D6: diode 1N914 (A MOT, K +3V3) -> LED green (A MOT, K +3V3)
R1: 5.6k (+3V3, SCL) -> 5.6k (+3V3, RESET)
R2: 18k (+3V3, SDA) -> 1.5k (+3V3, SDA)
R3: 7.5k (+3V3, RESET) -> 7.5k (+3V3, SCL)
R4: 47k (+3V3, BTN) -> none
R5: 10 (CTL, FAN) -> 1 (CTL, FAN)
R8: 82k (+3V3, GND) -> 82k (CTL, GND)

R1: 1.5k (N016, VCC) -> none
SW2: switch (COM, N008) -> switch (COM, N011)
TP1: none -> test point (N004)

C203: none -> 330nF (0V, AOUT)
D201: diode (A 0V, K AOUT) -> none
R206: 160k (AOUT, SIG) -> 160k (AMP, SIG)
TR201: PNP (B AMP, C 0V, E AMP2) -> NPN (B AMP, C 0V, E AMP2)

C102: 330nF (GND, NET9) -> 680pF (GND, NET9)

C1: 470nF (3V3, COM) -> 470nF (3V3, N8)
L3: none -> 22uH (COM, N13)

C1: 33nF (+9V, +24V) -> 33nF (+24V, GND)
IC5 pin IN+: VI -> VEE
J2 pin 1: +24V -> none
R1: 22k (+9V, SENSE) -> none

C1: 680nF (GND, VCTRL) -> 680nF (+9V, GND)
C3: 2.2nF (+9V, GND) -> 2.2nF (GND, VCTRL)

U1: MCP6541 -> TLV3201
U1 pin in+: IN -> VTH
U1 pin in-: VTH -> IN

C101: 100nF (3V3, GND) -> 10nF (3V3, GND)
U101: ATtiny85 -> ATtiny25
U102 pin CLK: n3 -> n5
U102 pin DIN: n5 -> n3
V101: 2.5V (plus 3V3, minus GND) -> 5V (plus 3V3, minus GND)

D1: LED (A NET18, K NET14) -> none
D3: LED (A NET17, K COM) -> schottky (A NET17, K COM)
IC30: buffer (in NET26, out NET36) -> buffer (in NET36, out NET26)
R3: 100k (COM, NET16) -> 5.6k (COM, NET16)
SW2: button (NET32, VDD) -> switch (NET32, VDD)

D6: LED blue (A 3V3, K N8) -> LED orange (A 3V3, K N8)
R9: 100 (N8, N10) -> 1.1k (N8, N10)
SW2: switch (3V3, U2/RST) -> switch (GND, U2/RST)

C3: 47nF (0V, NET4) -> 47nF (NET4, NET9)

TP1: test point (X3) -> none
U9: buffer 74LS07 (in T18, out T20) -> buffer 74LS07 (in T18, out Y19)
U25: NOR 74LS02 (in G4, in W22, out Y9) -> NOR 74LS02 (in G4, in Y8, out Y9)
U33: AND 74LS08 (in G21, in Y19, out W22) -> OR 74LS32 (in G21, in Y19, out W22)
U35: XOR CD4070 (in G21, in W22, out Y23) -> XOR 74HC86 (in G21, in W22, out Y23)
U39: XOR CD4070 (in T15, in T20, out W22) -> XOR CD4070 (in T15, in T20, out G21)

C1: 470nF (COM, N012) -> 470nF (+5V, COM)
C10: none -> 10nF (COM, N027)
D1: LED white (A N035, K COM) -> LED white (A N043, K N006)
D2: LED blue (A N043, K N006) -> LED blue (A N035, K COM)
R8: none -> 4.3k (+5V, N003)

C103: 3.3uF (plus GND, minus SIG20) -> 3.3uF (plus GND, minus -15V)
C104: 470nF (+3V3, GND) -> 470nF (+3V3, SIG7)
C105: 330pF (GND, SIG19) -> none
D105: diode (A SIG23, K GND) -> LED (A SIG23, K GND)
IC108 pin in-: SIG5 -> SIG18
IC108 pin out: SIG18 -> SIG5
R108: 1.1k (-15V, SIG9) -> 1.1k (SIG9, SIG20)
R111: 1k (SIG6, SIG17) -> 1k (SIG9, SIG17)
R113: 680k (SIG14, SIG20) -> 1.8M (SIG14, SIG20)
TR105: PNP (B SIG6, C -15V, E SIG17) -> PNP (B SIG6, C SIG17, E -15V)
■ ■ ■
**Exercise description:** In the data above, find the line with "D6: LED blue" and the line with "U9: buffer 74LS07". Retype both, plus every line between them, exactly.

**Answer:**
D6: LED blue (A 3V3, K N8) -> LED orange (A 3V3, K N8)
R9: 100 (N8, N10) -> 1.1k (N8, N10)
SW2: switch (3V3, U2/RST) -> switch (GND, U2/RST)

C3: 47nF (0V, NET4) -> 47nF (NET4, NET9)

TP1: test point (X3) -> none
U9: buffer 74LS07 (in T18, out T20) -> buffer 74LS07 (in T18, out Y19)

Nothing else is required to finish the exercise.